◆ MATERIAL FOR THIS TASK:
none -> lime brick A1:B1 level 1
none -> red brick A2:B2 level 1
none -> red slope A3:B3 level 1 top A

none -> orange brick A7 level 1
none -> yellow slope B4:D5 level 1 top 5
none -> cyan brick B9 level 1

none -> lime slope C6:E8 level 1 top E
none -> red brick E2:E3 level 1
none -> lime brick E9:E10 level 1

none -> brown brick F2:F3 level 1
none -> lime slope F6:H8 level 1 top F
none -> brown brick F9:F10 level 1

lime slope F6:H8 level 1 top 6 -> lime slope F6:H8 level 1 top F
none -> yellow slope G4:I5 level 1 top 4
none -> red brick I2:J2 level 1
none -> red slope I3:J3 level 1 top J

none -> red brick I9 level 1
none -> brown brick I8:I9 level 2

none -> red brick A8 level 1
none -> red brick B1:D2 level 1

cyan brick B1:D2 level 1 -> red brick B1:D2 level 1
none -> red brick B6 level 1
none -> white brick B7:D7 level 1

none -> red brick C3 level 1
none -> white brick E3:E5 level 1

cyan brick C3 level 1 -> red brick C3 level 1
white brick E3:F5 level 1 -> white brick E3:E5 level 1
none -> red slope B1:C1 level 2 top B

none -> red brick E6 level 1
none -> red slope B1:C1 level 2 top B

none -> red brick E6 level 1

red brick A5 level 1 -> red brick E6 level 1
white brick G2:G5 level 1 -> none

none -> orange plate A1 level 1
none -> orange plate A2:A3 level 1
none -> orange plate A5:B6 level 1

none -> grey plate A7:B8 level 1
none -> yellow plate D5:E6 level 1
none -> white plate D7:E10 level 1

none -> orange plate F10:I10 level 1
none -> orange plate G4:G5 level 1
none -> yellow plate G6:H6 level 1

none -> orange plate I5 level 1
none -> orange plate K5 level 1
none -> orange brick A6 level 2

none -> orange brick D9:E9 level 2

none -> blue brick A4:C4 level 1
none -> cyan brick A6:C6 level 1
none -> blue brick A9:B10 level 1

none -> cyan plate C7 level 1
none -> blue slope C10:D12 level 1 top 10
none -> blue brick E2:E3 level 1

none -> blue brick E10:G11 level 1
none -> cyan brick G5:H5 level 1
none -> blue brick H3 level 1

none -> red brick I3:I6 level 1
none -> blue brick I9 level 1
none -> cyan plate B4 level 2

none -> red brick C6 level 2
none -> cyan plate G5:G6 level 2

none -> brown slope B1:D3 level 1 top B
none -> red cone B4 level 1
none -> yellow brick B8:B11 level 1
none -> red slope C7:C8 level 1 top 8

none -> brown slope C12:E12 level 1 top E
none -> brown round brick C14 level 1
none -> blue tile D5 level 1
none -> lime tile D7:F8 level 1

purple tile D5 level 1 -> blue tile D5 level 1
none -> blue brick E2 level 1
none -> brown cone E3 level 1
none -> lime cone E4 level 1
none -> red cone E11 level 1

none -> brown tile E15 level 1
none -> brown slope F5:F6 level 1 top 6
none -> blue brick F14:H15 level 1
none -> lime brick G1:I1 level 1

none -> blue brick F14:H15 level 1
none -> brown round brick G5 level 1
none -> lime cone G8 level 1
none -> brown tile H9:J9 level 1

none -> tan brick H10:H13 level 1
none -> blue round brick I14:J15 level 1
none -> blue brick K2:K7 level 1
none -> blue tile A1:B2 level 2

◆ TASK DESCRIPTION:
Print out each line of the data exactly.

◆ EXERCISE OUTPUT:
none -> lime brick A1:B1 level 1
none -> red brick A2:B2 level 1
none -> red slope A3:B3 level 1 top A

none -> orange brick A7 level 1
none -> yellow slope B4:D5 level 1 top 5
none -> cyan brick B9 level 1

none -> lime slope C6:E8 level 1 top E
none -> red brick E2:E3 level 1
none -> lime brick E9:E10 level 1

none -> brown brick F2:F3 level 1
none -> lime slope F6:H8 level 1 top F
none -> brown brick F9:F10 level 1

lime slope F6:H8 level 1 top 6 -> lime slope F6:H8 level 1 top F
none -> yellow slope G4:I5 level 1 top 4
none -> red brick I2:J2 level 1
none -> red slope I3:J3 level 1 top J

none -> red brick I9 level 1
none -> brown brick I8:I9 level 2

none -> red brick A8 level 1
none -> red brick B1:D2 level 1

cyan brick B1:D2 level 1 -> red brick B1:D2 level 1
none -> red brick B6 level 1
none -> white brick B7:D7 level 1

none -> red brick C3 level 1
none -> white brick E3:E5 level 1

cyan brick C3 level 1 -> red brick C3 level 1
white brick E3:F5 level 1 -> white brick E3:E5 level 1
none -> red slope B1:C1 level 2 top B

none -> red brick E6 level 1
none -> red slope B1:C1 level 2 top B

none -> red brick E6 level 1

red brick A5 level 1 -> red brick E6 level 1
white brick G2:G5 level 1 -> none

none -> orange plate A1 level 1
none -> orange plate A2:A3 level 1
none -> orange plate A5:B6 level 1

none -> grey plate A7:B8 level 1
none -> yellow plate D5:E6 level 1
none -> white plate D7:E10 level 1

none -> orange plate F10:I10 level 1
none -> orange plate G4:G5 level 1
none -> yellow plate G6:H6 level 1

none -> orange plate I5 level 1
none -> orange plate K5 level 1
none -> orange brick A6 level 2

none -> orange brick D9:E9 level 2

none -> blue brick A4:C4 level 1
none -> cyan brick A6:C6 level 1
none -> blue brick A9:B10 level 1

none -> cyan plate C7 level 1
none -> blue slope C10:D12 level 1 top 10
none -> blue brick E2:E3 level 1

none -> blue brick E10:G11 level 1
none -> cyan brick G5:H5 level 1
none -> blue brick H3 level 1

none -> red brick I3:I6 level 1
none -> blue brick I9 level 1
none -> cyan plate B4 level 2

none -> red brick C6 level 2
none -> cyan plate G5:G6 level 2

none -> brown slope B1:D3 level 1 top B
none -> red cone B4 level 1
none -> yellow brick B8:B11 level 1
none -> red slope C7:C8 level 1 top 8

none -> brown slope C12:E12 level 1 top E
none -> brown round brick C14 level 1
none -> blue tile D5 level 1
none -> lime tile D7:F8 level 1

purple tile D5 level 1 -> blue tile D5 level 1
none -> blue brick E2 level 1
none -> brown cone E3 level 1
none -> lime cone E4 level 1
none -> red cone E11 level 1

none -> brown tile E15 level 1
none -> brown slope F5:F6 level 1 top 6
none -> blue brick F14:H15 level 1
none -> lime brick G1:I1 level 1

none -> blue brick F14:H15 level 1
none -> brown round brick G5 level 1
none -> lime cone G8 level 1
none -> brown tile H9:J9 level 1

none -> tan brick H10:H13 level 1
none -> blue round brick I14:J15 level 1
none -> blue brick K2:K7 level 1
none -> blue tile A1:B2 level 2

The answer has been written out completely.